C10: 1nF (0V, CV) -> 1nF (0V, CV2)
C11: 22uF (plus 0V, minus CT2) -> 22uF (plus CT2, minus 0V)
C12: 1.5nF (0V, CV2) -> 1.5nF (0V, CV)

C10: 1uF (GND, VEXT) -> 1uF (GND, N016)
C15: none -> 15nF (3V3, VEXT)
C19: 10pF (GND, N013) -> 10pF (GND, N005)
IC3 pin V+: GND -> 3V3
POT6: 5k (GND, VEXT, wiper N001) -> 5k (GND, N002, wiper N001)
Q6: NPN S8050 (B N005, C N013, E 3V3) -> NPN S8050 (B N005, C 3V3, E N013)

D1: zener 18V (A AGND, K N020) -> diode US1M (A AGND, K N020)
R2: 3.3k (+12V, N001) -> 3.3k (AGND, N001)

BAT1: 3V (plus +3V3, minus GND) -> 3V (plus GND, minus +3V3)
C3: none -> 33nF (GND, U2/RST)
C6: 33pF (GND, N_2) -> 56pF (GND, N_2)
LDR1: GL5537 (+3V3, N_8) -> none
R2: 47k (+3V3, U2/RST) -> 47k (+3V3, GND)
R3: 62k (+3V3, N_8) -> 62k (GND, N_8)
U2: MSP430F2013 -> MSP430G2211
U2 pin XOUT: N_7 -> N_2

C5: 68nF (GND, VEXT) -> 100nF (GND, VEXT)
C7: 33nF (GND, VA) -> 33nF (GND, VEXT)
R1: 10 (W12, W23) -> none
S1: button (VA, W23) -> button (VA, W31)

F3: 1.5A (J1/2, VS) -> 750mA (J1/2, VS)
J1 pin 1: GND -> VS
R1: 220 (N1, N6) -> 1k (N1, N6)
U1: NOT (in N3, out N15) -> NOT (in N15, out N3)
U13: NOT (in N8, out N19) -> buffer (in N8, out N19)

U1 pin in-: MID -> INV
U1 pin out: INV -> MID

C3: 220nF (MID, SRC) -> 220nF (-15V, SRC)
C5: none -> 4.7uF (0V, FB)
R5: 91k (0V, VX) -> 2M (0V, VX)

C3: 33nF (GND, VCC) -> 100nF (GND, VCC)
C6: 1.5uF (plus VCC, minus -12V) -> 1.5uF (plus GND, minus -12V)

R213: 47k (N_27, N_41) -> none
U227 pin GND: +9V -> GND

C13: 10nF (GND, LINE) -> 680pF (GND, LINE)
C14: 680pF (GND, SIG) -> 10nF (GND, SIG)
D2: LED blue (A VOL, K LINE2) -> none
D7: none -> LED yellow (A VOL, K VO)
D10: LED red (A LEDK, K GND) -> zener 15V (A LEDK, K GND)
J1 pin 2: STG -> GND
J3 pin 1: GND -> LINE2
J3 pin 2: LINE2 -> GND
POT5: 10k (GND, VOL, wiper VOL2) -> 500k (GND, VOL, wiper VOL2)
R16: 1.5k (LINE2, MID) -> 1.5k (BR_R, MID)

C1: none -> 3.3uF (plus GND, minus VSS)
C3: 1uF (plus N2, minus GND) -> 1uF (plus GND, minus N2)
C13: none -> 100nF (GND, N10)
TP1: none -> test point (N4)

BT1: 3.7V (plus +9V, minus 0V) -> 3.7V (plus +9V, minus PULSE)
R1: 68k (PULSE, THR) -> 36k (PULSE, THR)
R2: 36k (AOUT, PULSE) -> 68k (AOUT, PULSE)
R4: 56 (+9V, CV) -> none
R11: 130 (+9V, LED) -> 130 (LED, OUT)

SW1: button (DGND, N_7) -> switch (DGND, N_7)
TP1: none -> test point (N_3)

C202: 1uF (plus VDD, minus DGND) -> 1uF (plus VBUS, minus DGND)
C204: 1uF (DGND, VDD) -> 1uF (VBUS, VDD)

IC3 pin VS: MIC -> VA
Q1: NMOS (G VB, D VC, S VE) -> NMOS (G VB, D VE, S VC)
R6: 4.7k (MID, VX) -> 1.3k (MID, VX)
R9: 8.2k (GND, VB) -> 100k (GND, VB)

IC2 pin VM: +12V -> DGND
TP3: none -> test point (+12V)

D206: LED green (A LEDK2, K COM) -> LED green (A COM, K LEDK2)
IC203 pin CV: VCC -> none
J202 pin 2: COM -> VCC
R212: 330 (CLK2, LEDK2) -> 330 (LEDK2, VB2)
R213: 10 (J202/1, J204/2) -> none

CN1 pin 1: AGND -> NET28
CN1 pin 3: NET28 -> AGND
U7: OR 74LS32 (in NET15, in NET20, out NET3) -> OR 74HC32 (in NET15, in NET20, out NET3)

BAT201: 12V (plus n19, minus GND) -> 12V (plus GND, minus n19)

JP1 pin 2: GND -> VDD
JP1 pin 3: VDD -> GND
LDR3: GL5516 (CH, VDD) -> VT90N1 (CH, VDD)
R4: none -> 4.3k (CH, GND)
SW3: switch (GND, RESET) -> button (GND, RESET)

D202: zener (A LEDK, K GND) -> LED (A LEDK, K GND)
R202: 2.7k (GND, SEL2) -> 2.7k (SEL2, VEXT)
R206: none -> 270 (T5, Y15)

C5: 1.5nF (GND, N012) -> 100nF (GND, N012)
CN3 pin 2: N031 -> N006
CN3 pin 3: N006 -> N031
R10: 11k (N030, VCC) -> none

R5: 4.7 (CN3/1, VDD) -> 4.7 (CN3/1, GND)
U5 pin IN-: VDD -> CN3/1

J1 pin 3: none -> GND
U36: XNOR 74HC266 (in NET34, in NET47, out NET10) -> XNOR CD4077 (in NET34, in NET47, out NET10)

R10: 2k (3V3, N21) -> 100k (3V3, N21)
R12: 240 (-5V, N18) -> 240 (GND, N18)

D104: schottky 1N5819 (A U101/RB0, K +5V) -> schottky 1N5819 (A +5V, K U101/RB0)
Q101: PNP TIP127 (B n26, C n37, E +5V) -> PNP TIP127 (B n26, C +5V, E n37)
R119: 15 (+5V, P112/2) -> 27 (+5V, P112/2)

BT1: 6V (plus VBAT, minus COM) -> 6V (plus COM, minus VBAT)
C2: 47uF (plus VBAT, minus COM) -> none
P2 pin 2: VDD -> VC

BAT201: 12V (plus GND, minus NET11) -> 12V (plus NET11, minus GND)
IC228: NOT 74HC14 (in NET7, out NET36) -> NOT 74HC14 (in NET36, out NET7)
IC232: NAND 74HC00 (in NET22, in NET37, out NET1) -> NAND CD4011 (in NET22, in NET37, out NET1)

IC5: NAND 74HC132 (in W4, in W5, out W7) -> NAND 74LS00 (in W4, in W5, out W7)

------------

> [WORK TO BE COMPLETED]: Every record shown above should appear again in your answer, unchanged.

> [WRITTEN SOLUTION]:
C10: 1nF (0V, CV) -> 1nF (0V, CV2)
C11: 22uF (plus 0V, minus CT2) -> 22uF (plus CT2, minus 0V)
C12: 1.5nF (0V, CV2) -> 1.5nF (0V, CV)

C10: 1uF (GND, VEXT) -> 1uF (GND, N016)
C15: none -> 15nF (3V3, VEXT)
C19: 10pF (GND, N013) -> 10pF (GND, N005)
IC3 pin V+: GND -> 3V3
POT6: 5k (GND, VEXT, wiper N001) -> 5k (GND, N002, wiper N001)
Q6: NPN S8050 (B N005, C N013, E 3V3) -> NPN S8050 (B N005, C 3V3, E N013)

D1: zener 18V (A AGND, K N020) -> diode US1M (A AGND, K N020)
R2: 3.3k (+12V, N001) -> 3.3k (AGND, N001)

BAT1: 3V (plus +3V3, minus GND) -> 3V (plus GND, minus +3V3)
C3: none -> 33nF (GND, U2/RST)
C6: 33pF (GND, N_2) -> 56pF (GND, N_2)
LDR1: GL5537 (+3V3, N_8) -> none
R2: 47k (+3V3, U2/RST) -> 47k (+3V3, GND)
R3: 62k (+3V3, N_8) -> 62k (GND, N_8)
U2: MSP430F2013 -> MSP430G2211
U2 pin XOUT: N_7 -> N_2

C5: 68nF (GND, VEXT) -> 100nF (GND, VEXT)
C7: 33nF (GND, VA) -> 33nF (GND, VEXT)
R1: 10 (W12, W23) -> none
S1: button (VA, W23) -> button (VA, W31)

F3: 1.5A (J1/2, VS) -> 750mA (J1/2, VS)
J1 pin 1: GND -> VS
R1: 220 (N1, N6) -> 1k (N1, N6)
U1: NOT (in N3, out N15) -> NOT (in N15, out N3)
U13: NOT (in N8, out N19) -> buffer (in N8, out N19)

U1 pin in-: MID -> INV
U1 pin out: INV -> MID

C3: 220nF (MID, SRC) -> 220nF (-15V, SRC)
C5: none -> 4.7uF (0V, FB)
R5: 91k (0V, VX) -> 2M (0V, VX)

C3: 33nF (GND, VCC) -> 100nF (GND, VCC)
C6: 1.5uF (plus VCC, minus -12V) -> 1.5uF (plus GND, minus -12V)

R213: 47k (N_27, N_41) -> none
U227 pin GND: +9V -> GND

C13: 10nF (GND, LINE) -> 680pF (GND, LINE)
C14: 680pF (GND, SIG) -> 10nF (GND, SIG)
D2: LED blue (A VOL, K LINE2) -> none
D7: none -> LED yellow (A VOL, K VO)
D10: LED red (A LEDK, K GND) -> zener 15V (A LEDK, K GND)
J1 pin 2: STG -> GND
J3 pin 1: GND -> LINE2
J3 pin 2: LINE2 -> GND
POT5: 10k (GND, VOL, wiper VOL2) -> 500k (GND, VOL, wiper VOL2)
R16: 1.5k (LINE2, MID) -> 1.5k (BR_R, MID)

C1: none -> 3.3uF (plus GND, minus VSS)
C3: 1uF (plus N2, minus GND) -> 1uF (plus GND, minus N2)
C13: none -> 100nF (GND, N10)
TP1: none -> test point (N4)

BT1: 3.7V (plus +9V, minus 0V) -> 3.7V (plus +9V, minus PULSE)
R1: 68k (PULSE, THR) -> 36k (PULSE, THR)
R2: 36k (AOUT, PULSE) -> 68k (AOUT, PULSE)
R4: 56 (+9V, CV) -> none
R11: 130 (+9V, LED) -> 130 (LED, OUT)

SW1: button (DGND, N_7) -> switch (DGND, N_7)
TP1: none -> test point (N_3)

C202: 1uF (plus VDD, minus DGND) -> 1uF (plus VBUS, minus DGND)
C204: 1uF (DGND, VDD) -> 1uF (VBUS, VDD)

IC3 pin VS: MIC -> VA
Q1: NMOS (G VB, D VC, S VE) -> NMOS (G VB, D VE, S VC)
R6: 4.7k (MID, VX) -> 1.3k (MID, VX)
R9: 8.2k (GND, VB) -> 100k (GND, VB)

IC2 pin VM: +12V -> DGND
TP3: none -> test point (+12V)

D206: LED green (A LEDK2, K COM) -> LED green (A COM, K LEDK2)
IC203 pin CV: VCC -> none
J202 pin 2: COM -> VCC
R212: 330 (CLK2, LEDK2) -> 330 (LEDK2, VB2)
R213: 10 (J202/1, J204/2) -> none

CN1 pin 1: AGND -> NET28
CN1 pin 3: NET28 -> AGND
U7: OR 74LS32 (in NET15, in NET20, out NET3) -> OR 74HC32 (in NET15, in NET20, out NET3)

BAT201: 12V (plus n19, minus GND) -> 12V (plus GND, minus n19)

JP1 pin 2: GND -> VDD
JP1 pin 3: VDD -> GND
LDR3: GL5516 (CH, VDD) -> VT90N1 (CH, VDD)
R4: none -> 4.3k (CH, GND)
SW3: switch (GND, RESET) -> button (GND, RESET)

D202: zener (A LEDK, K GND) -> LED (A LEDK, K GND)
R202: 2.7k (GND, SEL2) -> 2.7k (SEL2, VEXT)
R206: none -> 270 (T5, Y15)

C5: 1.5nF (GND, N012) -> 100nF (GND, N012)
CN3 pin 2: N031 -> N006
CN3 pin 3: N006 -> N031
R10: 11k (N030, VCC) -> none

R5: 4.7 (CN3/1, VDD) -> 4.7 (CN3/1, GND)
U5 pin IN-: VDD -> CN3/1

J1 pin 3: none -> GND
U36: XNOR 74HC266 (in NET34, in NET47, out NET10) -> XNOR CD4077 (in NET34, in NET47, out NET10)

R10: 2k (3V3, N21) -> 100k (3V3, N21)
R12: 240 (-5V, N18) -> 240 (GND, N18)

D104: schottky 1N5819 (A U101/RB0, K +5V) -> schottky 1N5819 (A +5V, K U101/RB0)
Q101: PNP TIP127 (B n26, C n37, E +5V) -> PNP TIP127 (B n26, C +5V, E n37)
R119: 15 (+5V, P112/2) -> 27 (+5V, P112/2)

BT1: 6V (plus VBAT, minus COM) -> 6V (plus COM, minus VBAT)
C2: 47uF (plus VBAT, minus COM) -> none
P2 pin 2: VDD -> VC

BAT201: 12V (plus GND, minus NET11) -> 12V (plus NET11, minus GND)
IC228: NOT 74HC14 (in NET7, out NET36) -> NOT 74HC14 (in NET36, out NET7)
IC232: NAND 74HC00 (in NET22, in NET37, out NET1) -> NAND CD4011 (in NET22, in NET37, out NET1)

IC5: NAND 74HC132 (in W4, in W5, out W7) -> NAND 74LS00 (in W4, in W5, out W7)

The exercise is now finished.